### The problem
Skip the pictures, please, and write out exactly every line from the one containing "camera: 90 degrees left, 5 degrees up" through the end of the listing below.

### The input

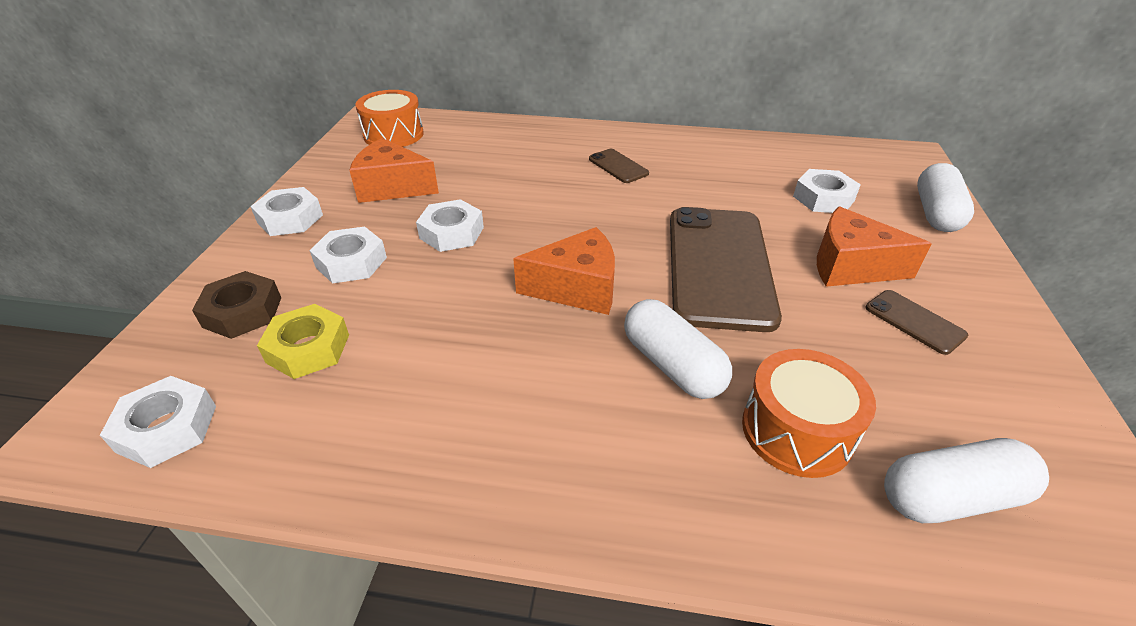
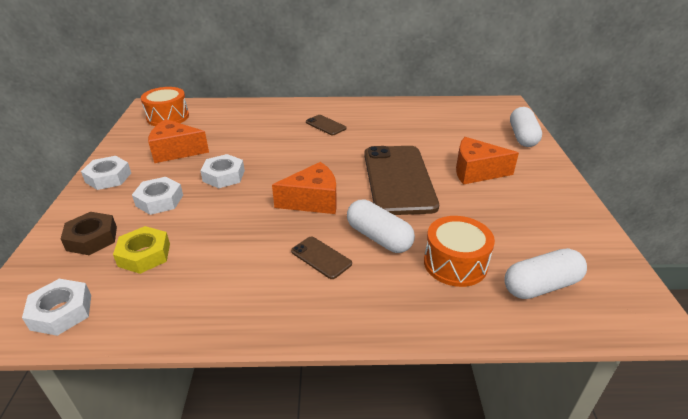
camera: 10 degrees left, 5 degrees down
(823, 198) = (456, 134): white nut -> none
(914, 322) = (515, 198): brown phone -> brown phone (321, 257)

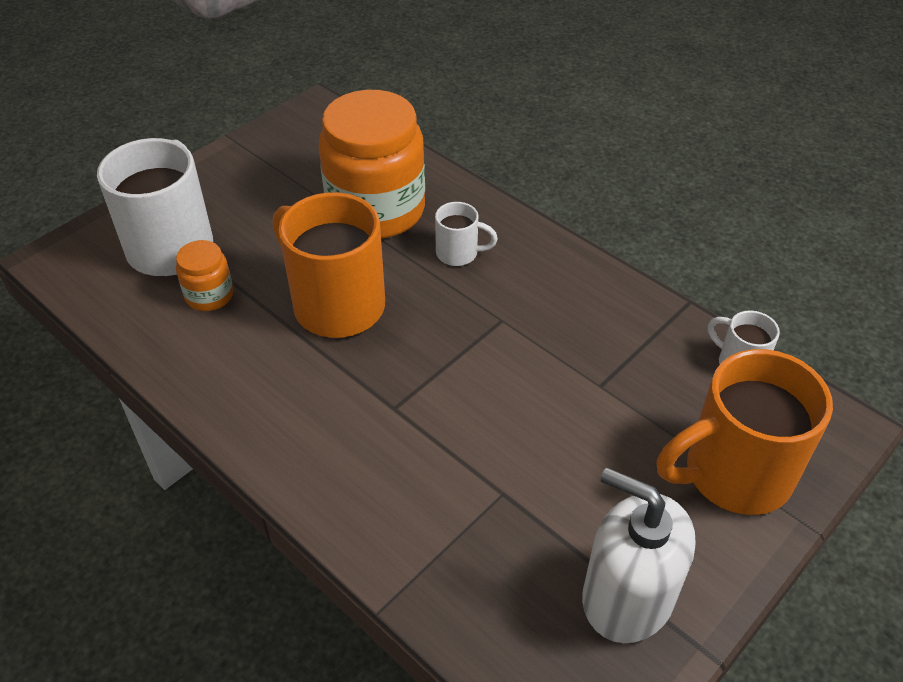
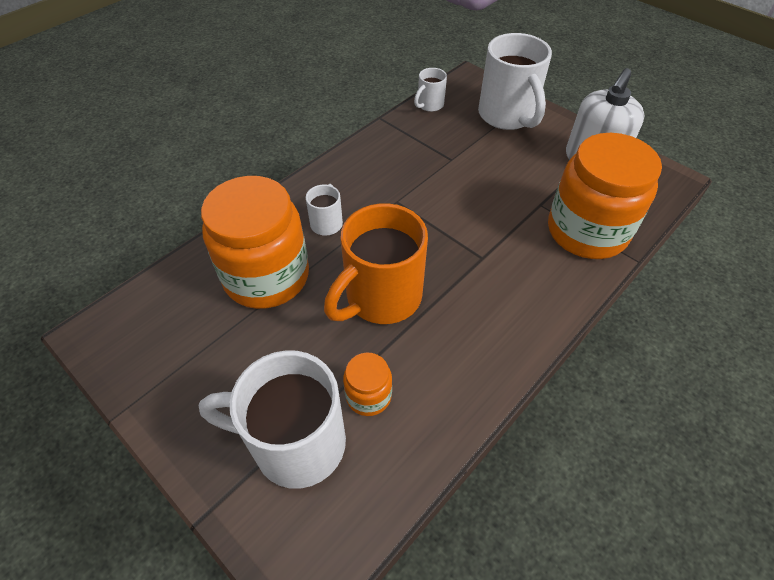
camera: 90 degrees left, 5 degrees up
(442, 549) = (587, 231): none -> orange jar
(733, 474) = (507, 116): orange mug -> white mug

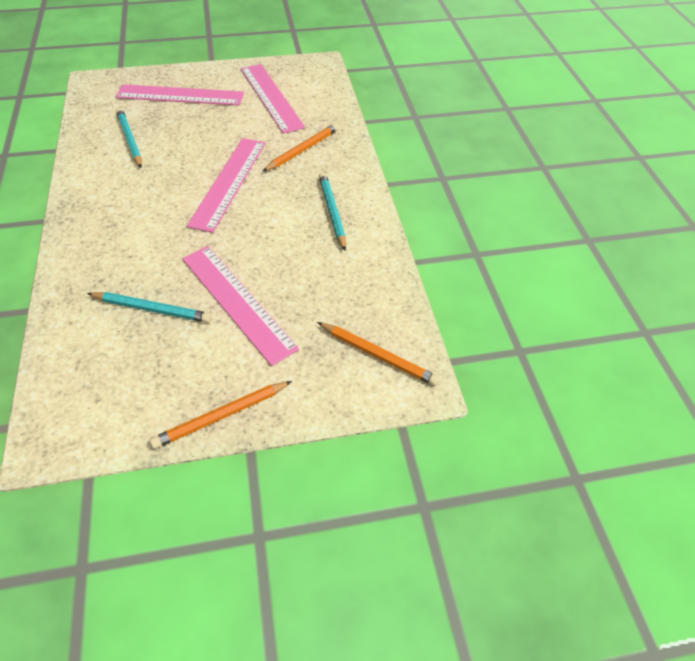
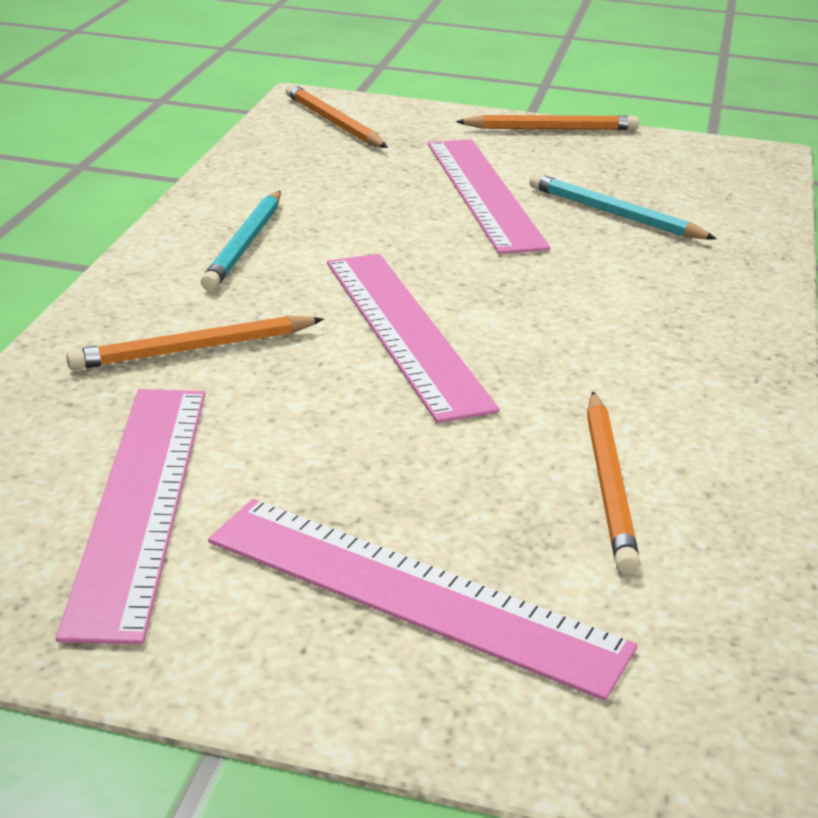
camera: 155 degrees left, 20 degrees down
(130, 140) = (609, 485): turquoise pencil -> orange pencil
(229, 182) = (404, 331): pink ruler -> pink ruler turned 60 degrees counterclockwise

### Output
camera: 90 degrees left, 5 degrees up
(442, 549) = (587, 231): none -> orange jar
(733, 474) = (507, 116): orange mug -> white mug

camera: 155 degrees left, 20 degrees down
(130, 140) = (609, 485): turquoise pencil -> orange pencil
(229, 182) = (404, 331): pink ruler -> pink ruler turned 60 degrees counterclockwise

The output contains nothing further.